• TASK DIRECTIONS
Where in the records does the word "rocket" occur? Copy each line in which it does.

• MATERIAL FOR THIS EXERCISE
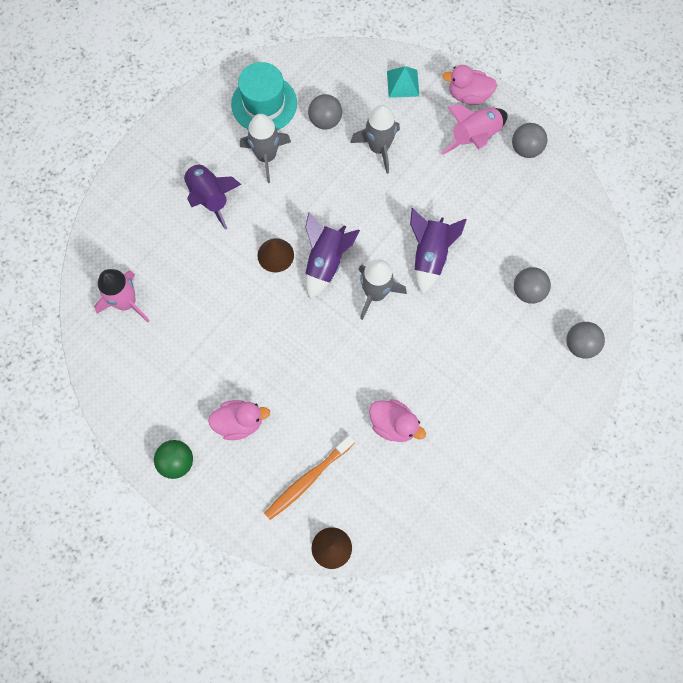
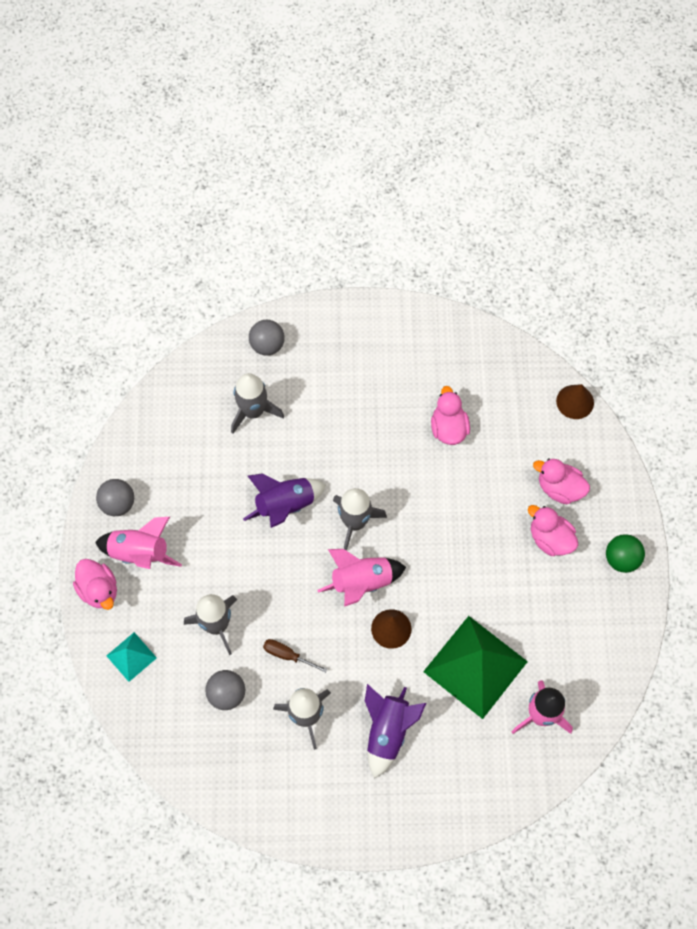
camera: 130 degrees left, 5 degrees down
(198, 288) = (475, 666): none -> green pyramid
(264, 104) = (254, 765): turquoise hat -> none
(271, 466) = (559, 488): none -> pink duck
(308, 480) = (544, 455): orange toothbrush -> none
(318, 175) = (287, 655): none -> brown screwdriver
(326, 262) = (362, 582): purple rocket -> pink rocket
(528, 291) = (253, 411): grey ball -> grey rocket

• TASK SOLUTION
(326, 262) = (362, 582): purple rocket -> pink rocket
(528, 291) = (253, 411): grey ball -> grey rocket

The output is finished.